_Exercise data_.
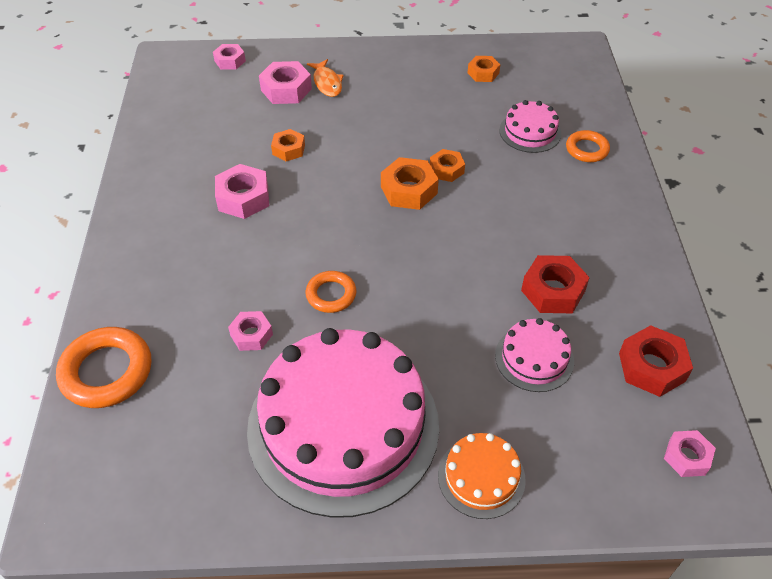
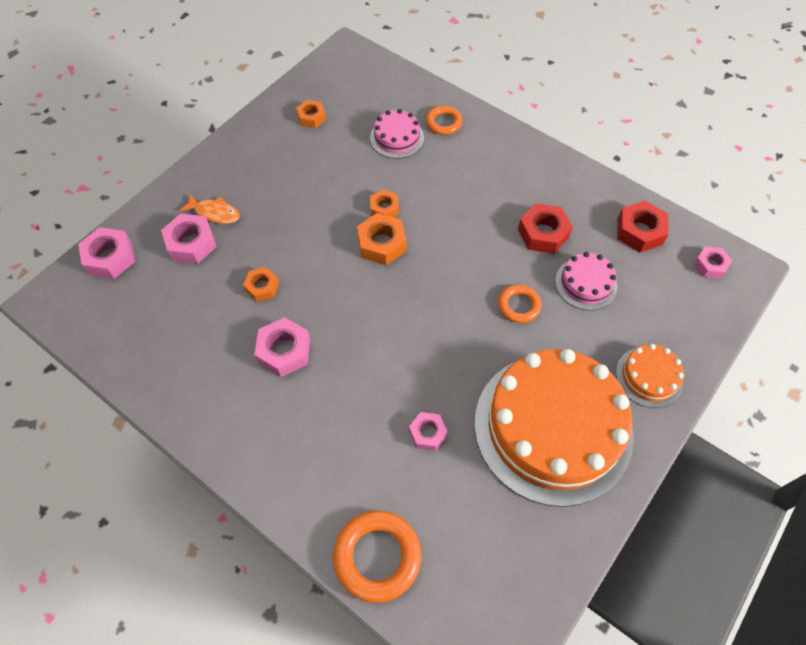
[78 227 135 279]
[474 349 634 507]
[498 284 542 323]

---

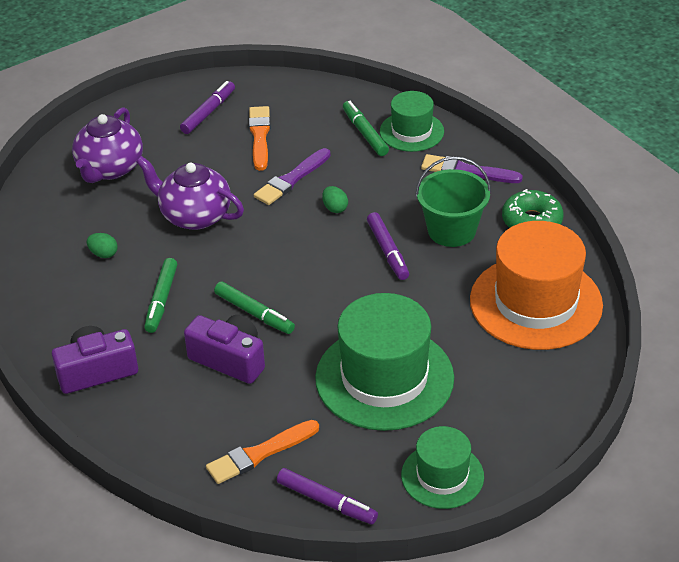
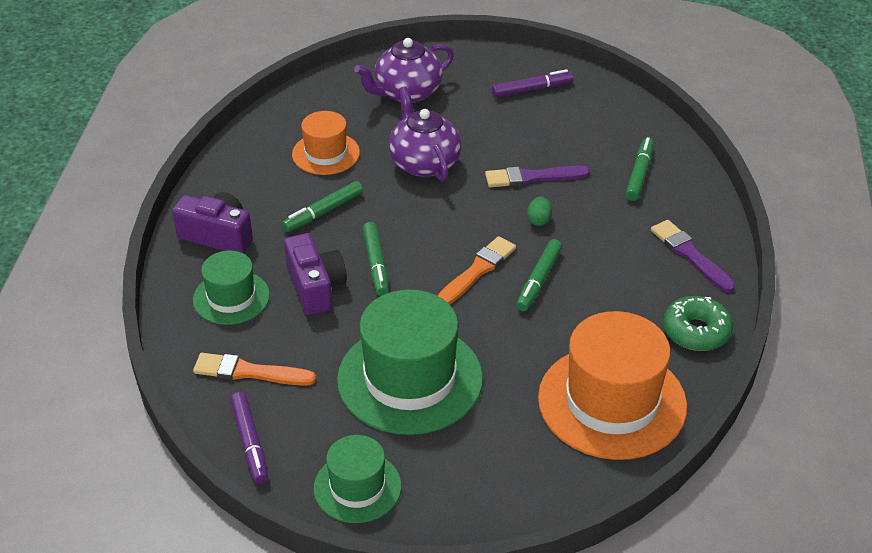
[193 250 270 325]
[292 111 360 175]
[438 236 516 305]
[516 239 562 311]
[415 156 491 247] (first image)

* * *

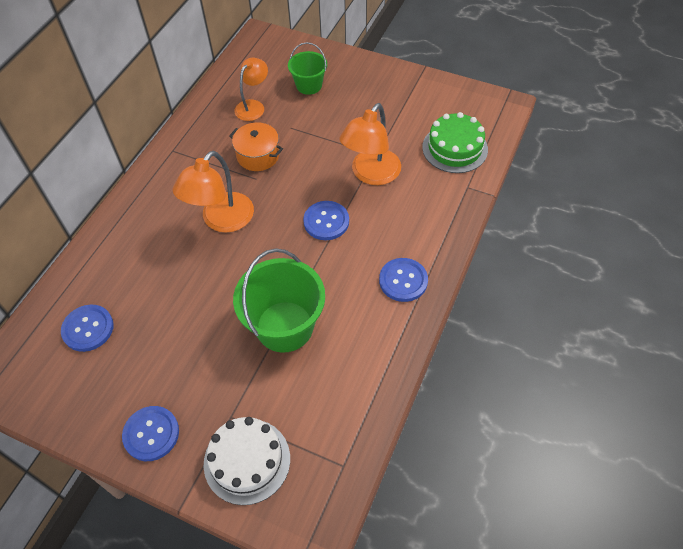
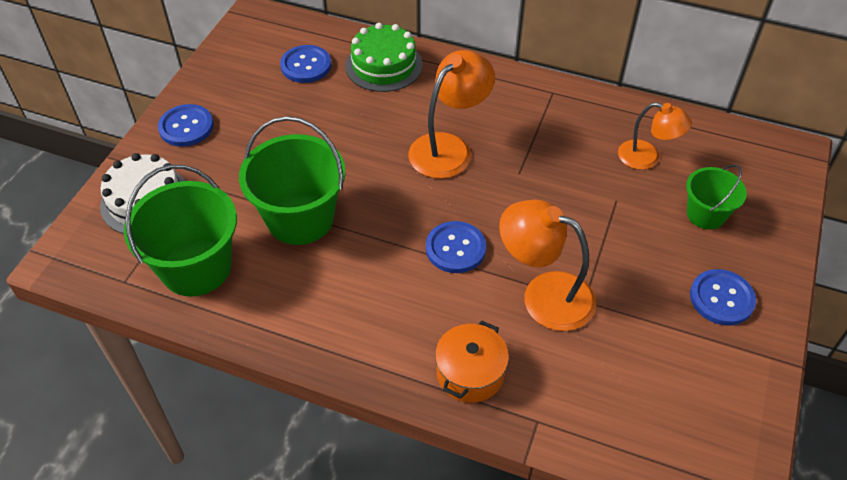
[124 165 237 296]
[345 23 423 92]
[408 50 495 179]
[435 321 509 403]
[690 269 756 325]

_Goal of the exercise_. Look above for the line with "[193 250 270 325]" and the line with "[415 156 491 247] (first image)". Retype those two lines and every line between them exactly, adding nothing.

_Answer space_.
[193 250 270 325]
[292 111 360 175]
[438 236 516 305]
[516 239 562 311]
[415 156 491 247] (first image)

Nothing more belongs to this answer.